## [WORK TO COMPLETE]
Transcribe each line below verbatim; pictures excluded.

## [DATASET EXCERPT]
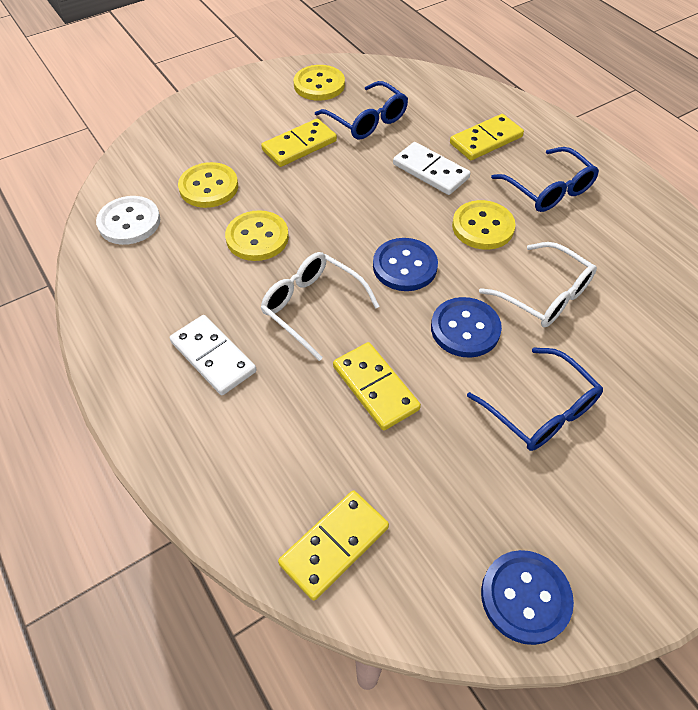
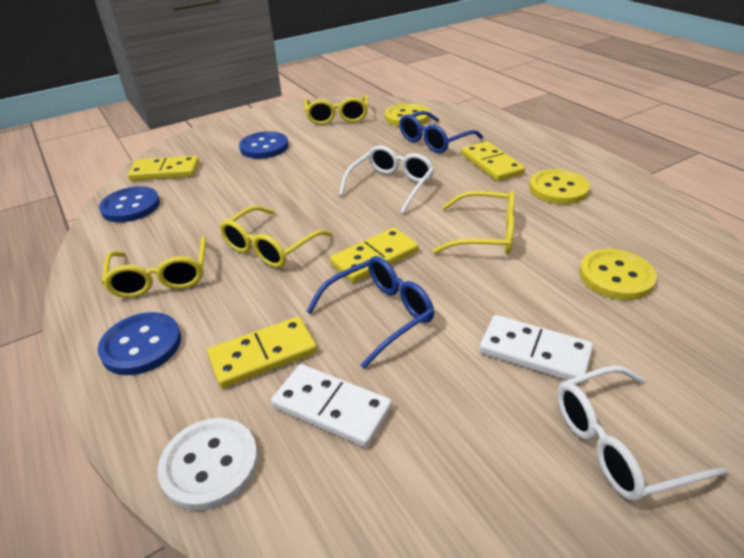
blue glasses: 3 -> 2
yellow button: 4 -> 3
yellow glasses: 0 -> 4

## [ANSWER]
blue glasses: 3 -> 2
yellow button: 4 -> 3
yellow glasses: 0 -> 4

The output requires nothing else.